**Required action**
All that should come back is the lines of the data below from the one containing "R101: 5.6k (CN102/2, VRAW) -> none" to the one containing "SW107: button (CN101/1, GND)", inclusive, exactly as they stand.

**Exercise data**
※ ※ ※

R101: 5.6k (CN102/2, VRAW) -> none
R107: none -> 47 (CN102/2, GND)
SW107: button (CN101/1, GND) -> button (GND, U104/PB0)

※ ※ ※

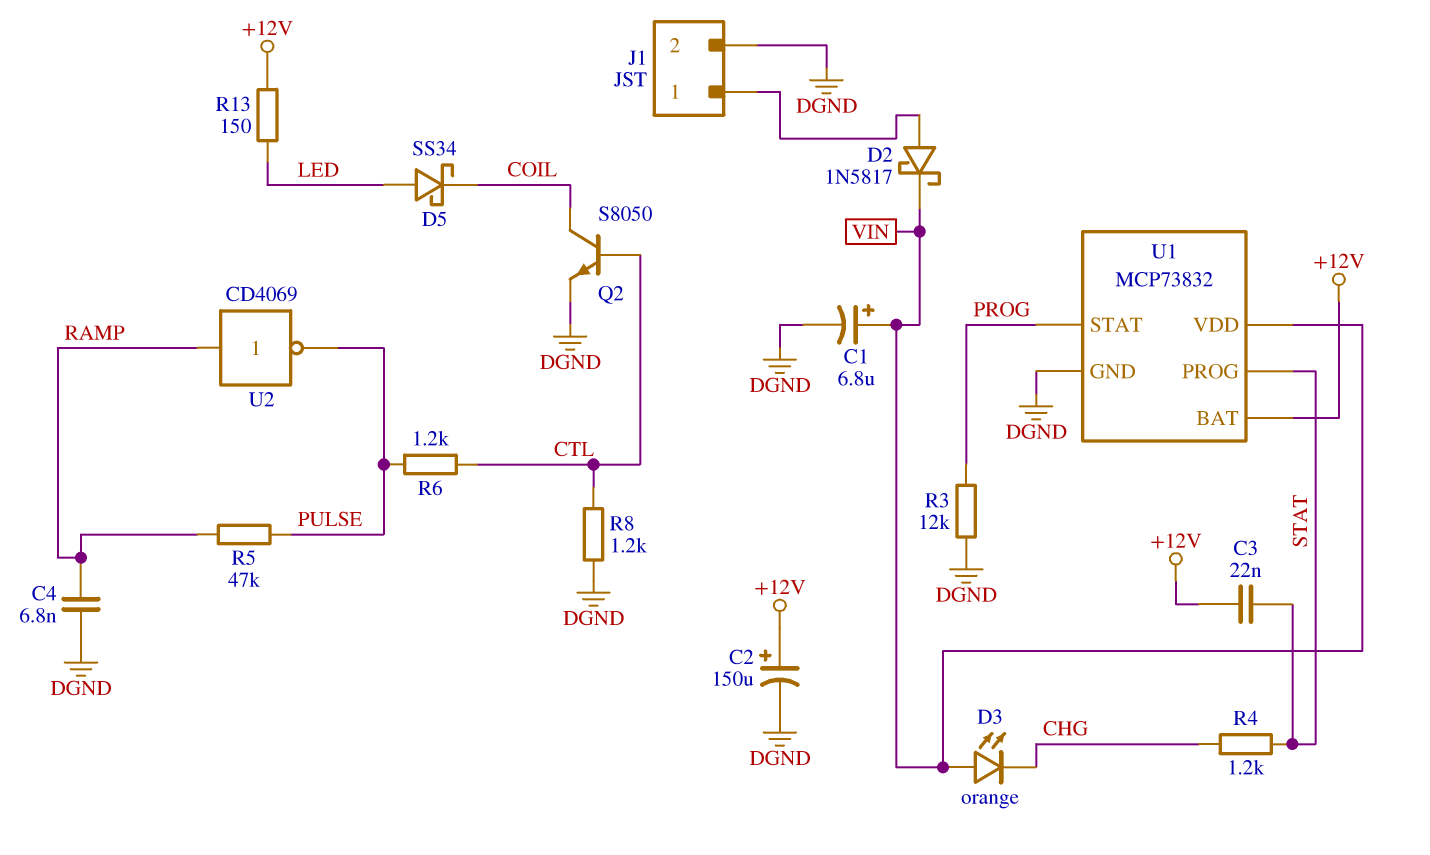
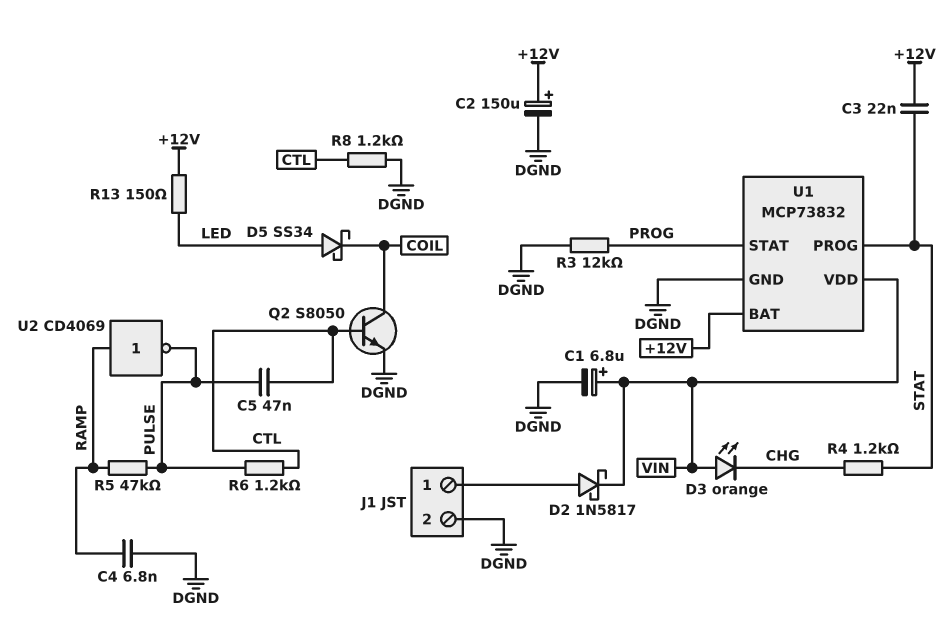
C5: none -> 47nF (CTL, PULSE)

※ ※ ※

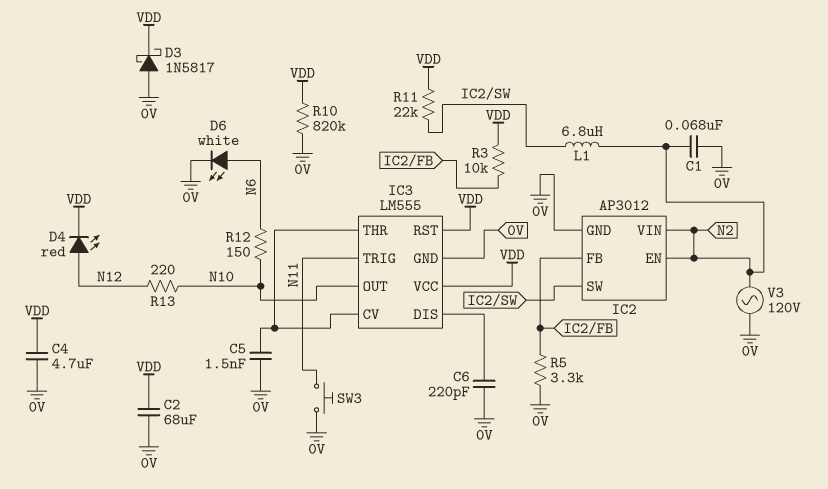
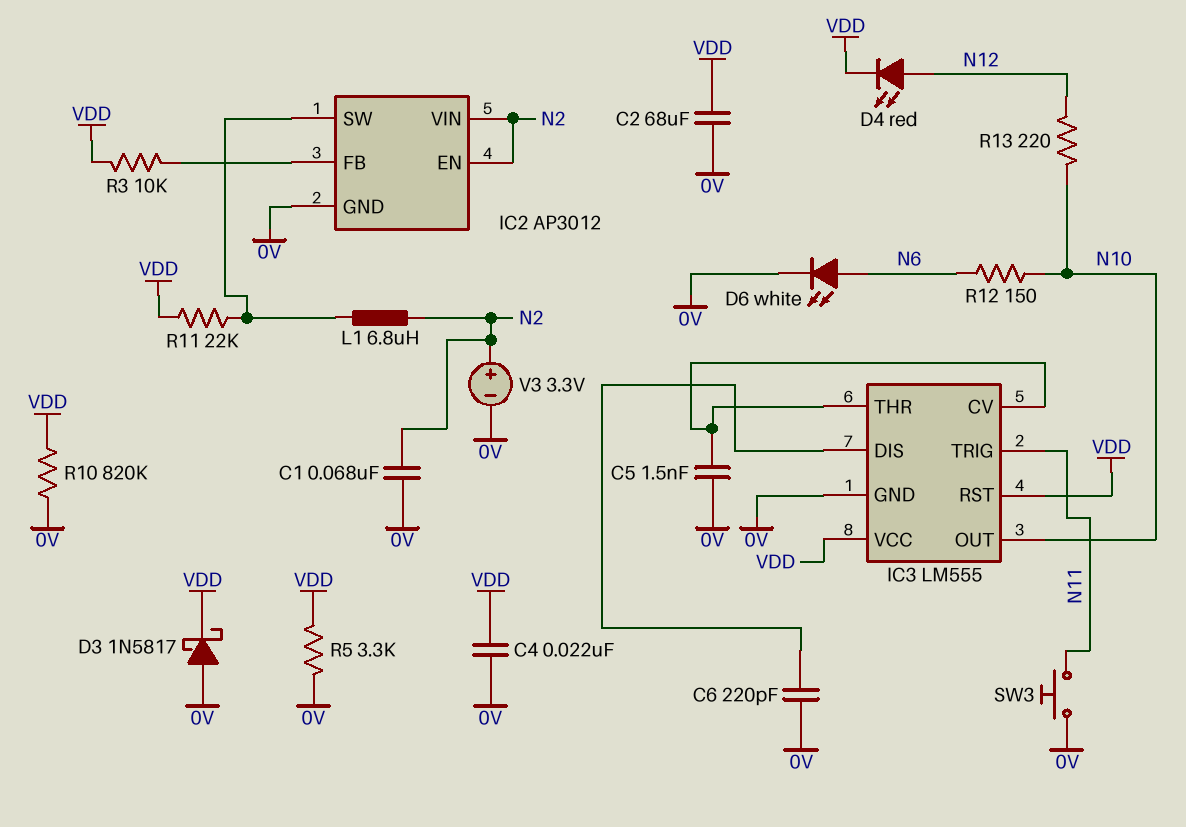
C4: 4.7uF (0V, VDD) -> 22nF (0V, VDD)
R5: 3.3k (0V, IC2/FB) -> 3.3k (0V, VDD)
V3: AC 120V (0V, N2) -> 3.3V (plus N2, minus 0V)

※ ※ ※

**Result**
R101: 5.6k (CN102/2, VRAW) -> none
R107: none -> 47 (CN102/2, GND)
SW107: button (CN101/1, GND) -> button (GND, U104/PB0)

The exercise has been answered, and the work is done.